GIVEN DATA Block Start

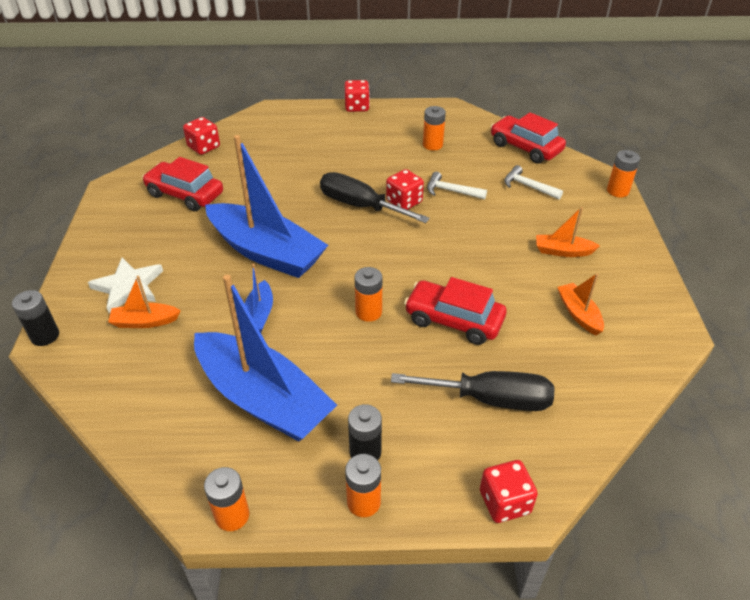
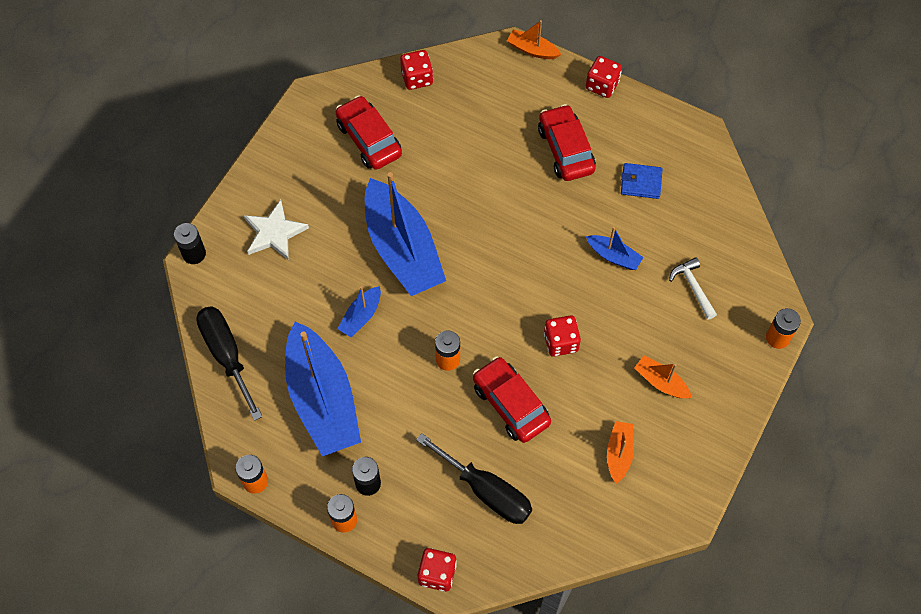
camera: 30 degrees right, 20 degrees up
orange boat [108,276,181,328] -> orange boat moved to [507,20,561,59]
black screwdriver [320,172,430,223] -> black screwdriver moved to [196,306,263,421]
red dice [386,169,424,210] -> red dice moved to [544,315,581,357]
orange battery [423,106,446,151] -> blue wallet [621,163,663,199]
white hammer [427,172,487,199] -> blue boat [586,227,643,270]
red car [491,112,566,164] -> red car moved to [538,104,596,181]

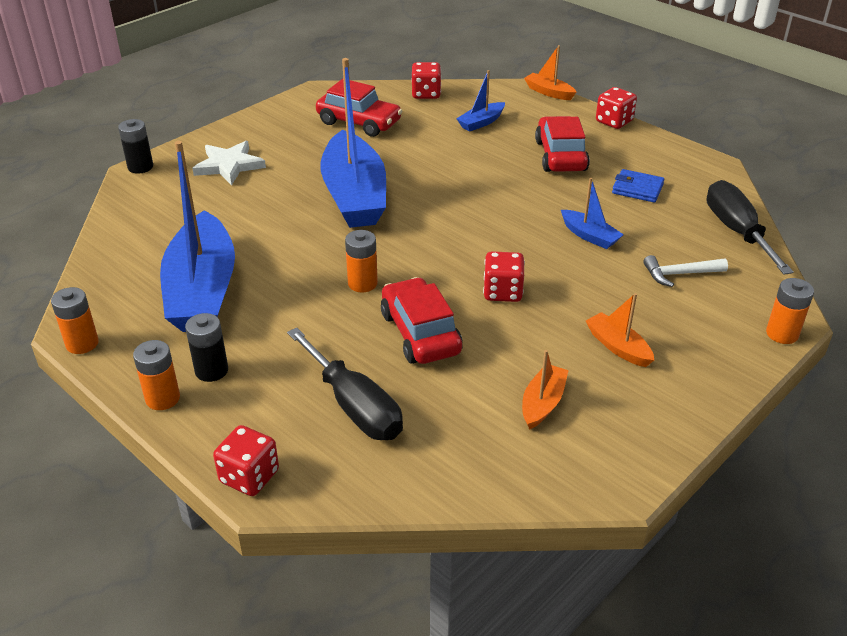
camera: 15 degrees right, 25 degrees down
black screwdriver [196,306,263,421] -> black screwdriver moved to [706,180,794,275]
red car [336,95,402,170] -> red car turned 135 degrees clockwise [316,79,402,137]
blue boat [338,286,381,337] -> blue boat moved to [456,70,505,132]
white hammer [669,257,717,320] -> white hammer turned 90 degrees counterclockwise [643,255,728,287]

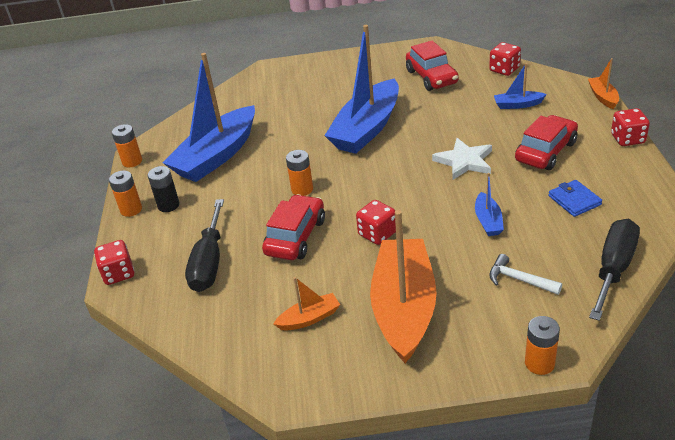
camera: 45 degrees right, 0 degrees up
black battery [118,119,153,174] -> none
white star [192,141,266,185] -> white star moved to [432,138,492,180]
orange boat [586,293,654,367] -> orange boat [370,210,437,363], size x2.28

GIVEN DATA Block End
GIVEN DATA Block Start

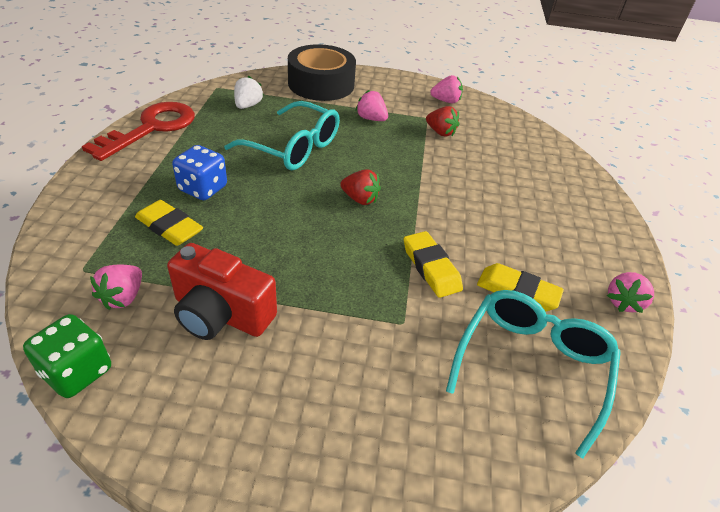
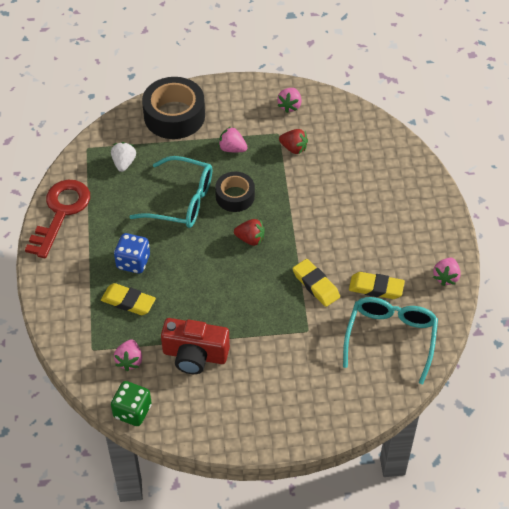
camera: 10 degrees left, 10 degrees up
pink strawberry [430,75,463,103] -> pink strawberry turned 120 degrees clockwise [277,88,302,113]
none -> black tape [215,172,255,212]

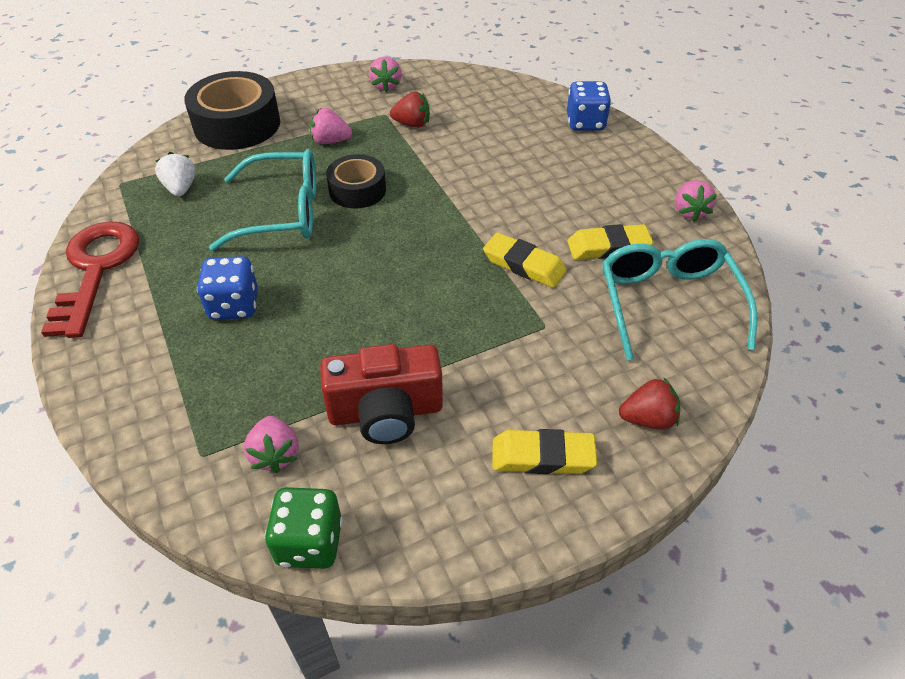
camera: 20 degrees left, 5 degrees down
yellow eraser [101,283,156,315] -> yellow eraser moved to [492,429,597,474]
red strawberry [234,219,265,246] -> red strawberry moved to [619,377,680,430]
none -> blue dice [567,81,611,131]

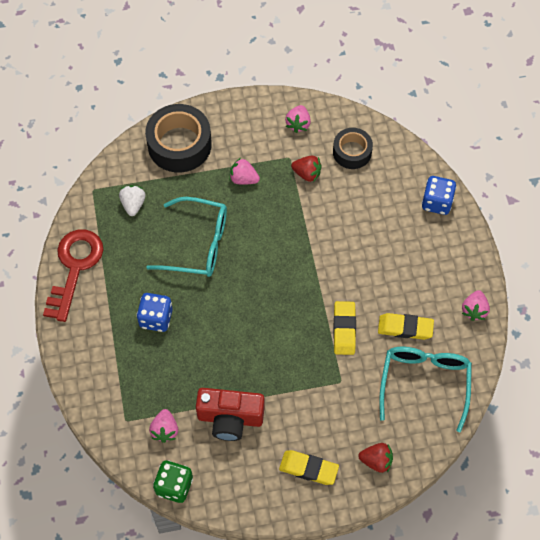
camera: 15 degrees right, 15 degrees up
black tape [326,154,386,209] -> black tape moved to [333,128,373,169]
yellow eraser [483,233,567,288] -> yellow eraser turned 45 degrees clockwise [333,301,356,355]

GIVEN DATA Block End

WORK TASK —
Which lines in the listing above include the string "boat"? Copy each of them.

TASK OUTPUT —
orange boat [108,276,181,328] -> orange boat moved to [507,20,561,59]
white hammer [427,172,487,199] -> blue boat [586,227,643,270]
blue boat [338,286,381,337] -> blue boat moved to [456,70,505,132]
orange boat [586,293,654,367] -> orange boat [370,210,437,363], size x2.28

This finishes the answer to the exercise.